◆ Brief: In the listing below, locate the line containing "none -> yellow brick A2:A3 level 1" and the line containing "none -> yellow brick F7:G7 level 3". Output both of them and every line between, exactly as written, and nothing more.

◆ Data provided:
━━━━━━━━━━

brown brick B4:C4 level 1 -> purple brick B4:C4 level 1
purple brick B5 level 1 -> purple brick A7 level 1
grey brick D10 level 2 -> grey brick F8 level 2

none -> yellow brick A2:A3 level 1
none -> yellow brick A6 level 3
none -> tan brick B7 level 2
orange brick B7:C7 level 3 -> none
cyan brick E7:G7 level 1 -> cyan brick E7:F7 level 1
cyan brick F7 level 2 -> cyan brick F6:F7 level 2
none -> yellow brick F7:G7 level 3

━━━━━━━━━━

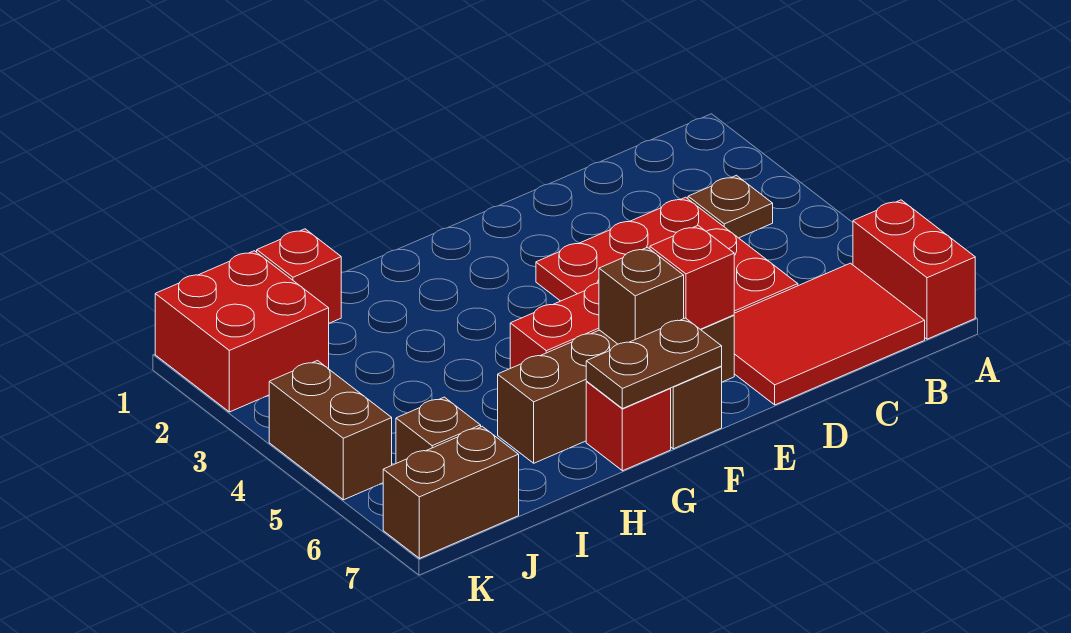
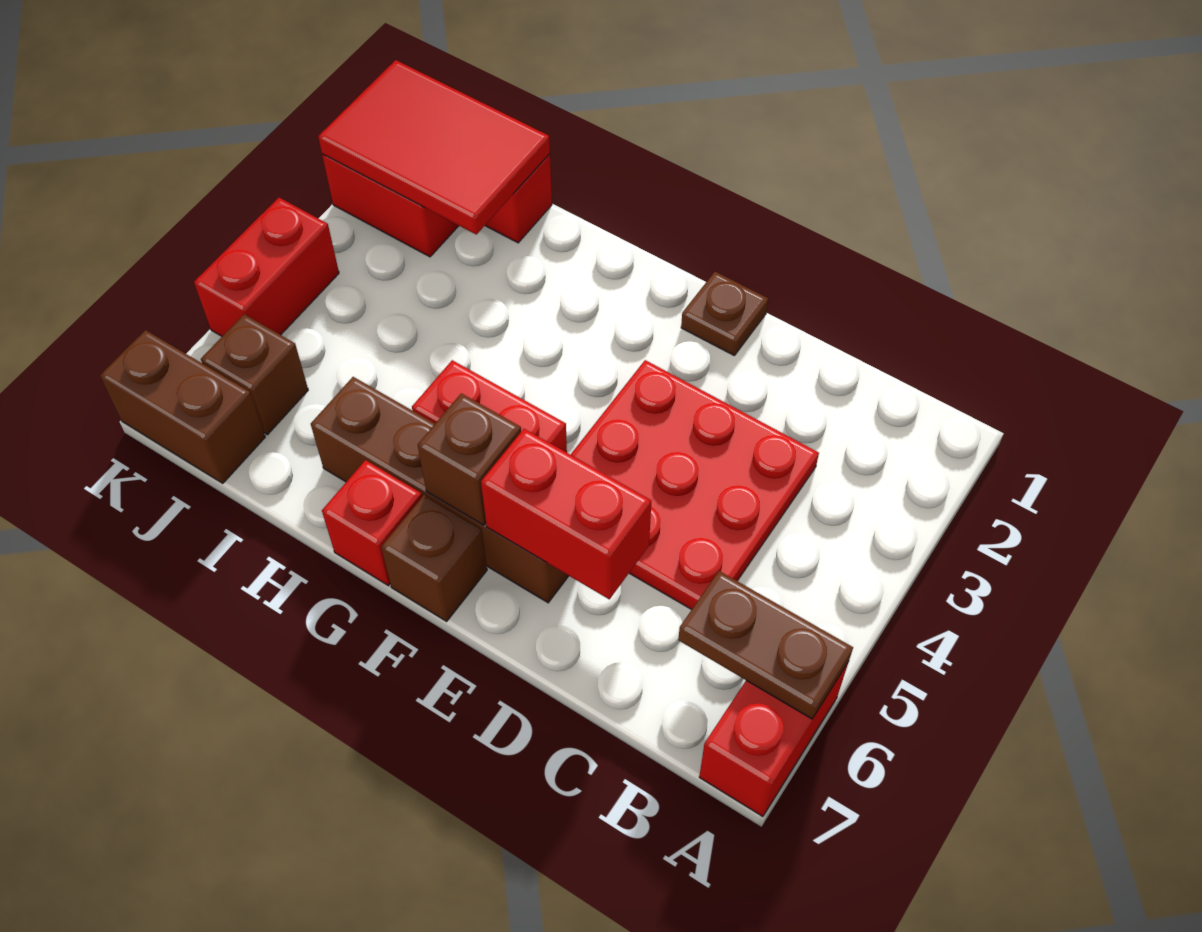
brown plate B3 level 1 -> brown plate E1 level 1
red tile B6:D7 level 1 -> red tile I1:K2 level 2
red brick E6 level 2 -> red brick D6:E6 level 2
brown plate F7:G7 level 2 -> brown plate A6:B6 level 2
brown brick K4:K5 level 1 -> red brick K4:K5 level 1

━━━━━━━━━━

◆ Response area:
none -> yellow brick A2:A3 level 1
none -> yellow brick A6 level 3
none -> tan brick B7 level 2
orange brick B7:C7 level 3 -> none
cyan brick E7:G7 level 1 -> cyan brick E7:F7 level 1
cyan brick F7 level 2 -> cyan brick F6:F7 level 2
none -> yellow brick F7:G7 level 3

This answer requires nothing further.